■ Required work
Within the records below is a range that opens at the line with "Y2: 8MHz (X1, X2) -> 6MHz (X1, X2)" and closes at the line with "IC105: NOT 74HC04". Return that range word for word, both ends included, and only that range.

■ Source data
------------------------------------------------------------------------

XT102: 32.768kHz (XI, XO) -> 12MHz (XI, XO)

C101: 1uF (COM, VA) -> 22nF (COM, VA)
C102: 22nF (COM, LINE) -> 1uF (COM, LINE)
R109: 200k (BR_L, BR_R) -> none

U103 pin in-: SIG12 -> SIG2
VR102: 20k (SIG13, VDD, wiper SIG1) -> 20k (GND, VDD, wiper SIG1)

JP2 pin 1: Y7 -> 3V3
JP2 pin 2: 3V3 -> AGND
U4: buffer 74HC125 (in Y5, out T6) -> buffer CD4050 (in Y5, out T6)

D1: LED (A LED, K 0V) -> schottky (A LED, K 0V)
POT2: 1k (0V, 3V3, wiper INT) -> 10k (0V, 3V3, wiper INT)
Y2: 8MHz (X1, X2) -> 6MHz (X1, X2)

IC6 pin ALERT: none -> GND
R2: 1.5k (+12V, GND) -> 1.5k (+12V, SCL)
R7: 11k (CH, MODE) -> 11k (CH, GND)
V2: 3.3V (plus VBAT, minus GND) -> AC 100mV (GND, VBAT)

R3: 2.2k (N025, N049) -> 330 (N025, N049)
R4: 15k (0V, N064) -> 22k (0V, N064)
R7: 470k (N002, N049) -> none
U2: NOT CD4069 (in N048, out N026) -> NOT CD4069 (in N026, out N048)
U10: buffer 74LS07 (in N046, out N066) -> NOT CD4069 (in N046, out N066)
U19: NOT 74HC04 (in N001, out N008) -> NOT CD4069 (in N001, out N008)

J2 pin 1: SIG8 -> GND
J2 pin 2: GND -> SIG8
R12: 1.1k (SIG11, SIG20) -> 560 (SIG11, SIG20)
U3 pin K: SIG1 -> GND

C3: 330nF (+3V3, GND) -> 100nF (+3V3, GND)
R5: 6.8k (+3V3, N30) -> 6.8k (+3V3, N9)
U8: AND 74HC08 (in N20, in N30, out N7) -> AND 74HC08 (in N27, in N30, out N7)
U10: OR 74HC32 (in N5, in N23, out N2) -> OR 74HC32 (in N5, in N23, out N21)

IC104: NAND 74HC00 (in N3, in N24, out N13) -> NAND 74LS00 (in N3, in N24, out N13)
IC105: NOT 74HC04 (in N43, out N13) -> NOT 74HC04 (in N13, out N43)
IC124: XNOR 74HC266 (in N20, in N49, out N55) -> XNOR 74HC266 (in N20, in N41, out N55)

------------------------------------------------------------------------

■ Exercise result
Y2: 8MHz (X1, X2) -> 6MHz (X1, X2)

IC6 pin ALERT: none -> GND
R2: 1.5k (+12V, GND) -> 1.5k (+12V, SCL)
R7: 11k (CH, MODE) -> 11k (CH, GND)
V2: 3.3V (plus VBAT, minus GND) -> AC 100mV (GND, VBAT)

R3: 2.2k (N025, N049) -> 330 (N025, N049)
R4: 15k (0V, N064) -> 22k (0V, N064)
R7: 470k (N002, N049) -> none
U2: NOT CD4069 (in N048, out N026) -> NOT CD4069 (in N026, out N048)
U10: buffer 74LS07 (in N046, out N066) -> NOT CD4069 (in N046, out N066)
U19: NOT 74HC04 (in N001, out N008) -> NOT CD4069 (in N001, out N008)

J2 pin 1: SIG8 -> GND
J2 pin 2: GND -> SIG8
R12: 1.1k (SIG11, SIG20) -> 560 (SIG11, SIG20)
U3 pin K: SIG1 -> GND

C3: 330nF (+3V3, GND) -> 100nF (+3V3, GND)
R5: 6.8k (+3V3, N30) -> 6.8k (+3V3, N9)
U8: AND 74HC08 (in N20, in N30, out N7) -> AND 74HC08 (in N27, in N30, out N7)
U10: OR 74HC32 (in N5, in N23, out N2) -> OR 74HC32 (in N5, in N23, out N21)

IC104: NAND 74HC00 (in N3, in N24, out N13) -> NAND 74LS00 (in N3, in N24, out N13)
IC105: NOT 74HC04 (in N43, out N13) -> NOT 74HC04 (in N13, out N43)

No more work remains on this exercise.